(Study material)
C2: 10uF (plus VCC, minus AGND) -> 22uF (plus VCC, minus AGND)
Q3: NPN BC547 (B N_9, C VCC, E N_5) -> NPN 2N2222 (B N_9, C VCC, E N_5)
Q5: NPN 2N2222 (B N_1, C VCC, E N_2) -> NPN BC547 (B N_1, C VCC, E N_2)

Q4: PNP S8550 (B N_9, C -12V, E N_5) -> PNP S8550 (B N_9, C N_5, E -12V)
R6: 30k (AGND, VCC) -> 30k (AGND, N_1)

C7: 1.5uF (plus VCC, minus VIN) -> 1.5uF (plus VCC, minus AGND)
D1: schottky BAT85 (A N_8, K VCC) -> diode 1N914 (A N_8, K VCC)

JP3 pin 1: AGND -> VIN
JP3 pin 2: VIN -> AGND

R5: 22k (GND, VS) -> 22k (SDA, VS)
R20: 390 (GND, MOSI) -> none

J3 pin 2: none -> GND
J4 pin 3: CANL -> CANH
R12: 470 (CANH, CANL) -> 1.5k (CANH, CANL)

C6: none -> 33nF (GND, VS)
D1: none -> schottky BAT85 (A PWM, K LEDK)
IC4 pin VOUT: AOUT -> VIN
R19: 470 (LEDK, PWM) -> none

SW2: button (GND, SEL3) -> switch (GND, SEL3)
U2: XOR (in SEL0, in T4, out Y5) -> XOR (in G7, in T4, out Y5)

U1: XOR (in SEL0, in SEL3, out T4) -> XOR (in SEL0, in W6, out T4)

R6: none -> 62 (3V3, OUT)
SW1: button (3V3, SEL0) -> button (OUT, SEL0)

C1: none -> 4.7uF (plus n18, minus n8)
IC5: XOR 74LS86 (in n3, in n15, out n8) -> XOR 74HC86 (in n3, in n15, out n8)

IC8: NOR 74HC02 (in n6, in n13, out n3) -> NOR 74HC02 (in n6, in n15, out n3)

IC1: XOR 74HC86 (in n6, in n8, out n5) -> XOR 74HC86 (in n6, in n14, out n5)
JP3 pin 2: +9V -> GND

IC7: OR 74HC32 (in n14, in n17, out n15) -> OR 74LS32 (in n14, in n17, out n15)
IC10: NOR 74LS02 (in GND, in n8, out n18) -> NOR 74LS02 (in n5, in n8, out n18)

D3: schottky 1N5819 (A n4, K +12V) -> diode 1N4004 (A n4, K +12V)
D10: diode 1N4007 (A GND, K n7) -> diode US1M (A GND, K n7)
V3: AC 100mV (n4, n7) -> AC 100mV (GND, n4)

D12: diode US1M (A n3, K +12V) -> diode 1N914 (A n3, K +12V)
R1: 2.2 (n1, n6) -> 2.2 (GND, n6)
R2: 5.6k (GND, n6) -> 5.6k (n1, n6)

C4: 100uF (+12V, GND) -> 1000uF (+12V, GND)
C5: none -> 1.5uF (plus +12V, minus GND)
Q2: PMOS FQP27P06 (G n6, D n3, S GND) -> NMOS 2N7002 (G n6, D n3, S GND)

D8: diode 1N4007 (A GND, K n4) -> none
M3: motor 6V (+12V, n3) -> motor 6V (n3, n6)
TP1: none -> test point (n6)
(End Study material)
▶ **What is required**: In the entries above, identify every line with the string "minus".

▶ **Solution**:
C2: 10uF (plus VCC, minus AGND) -> 22uF (plus VCC, minus AGND)
C7: 1.5uF (plus VCC, minus VIN) -> 1.5uF (plus VCC, minus AGND)
C1: none -> 4.7uF (plus n18, minus n8)
C5: none -> 1.5uF (plus +12V, minus GND)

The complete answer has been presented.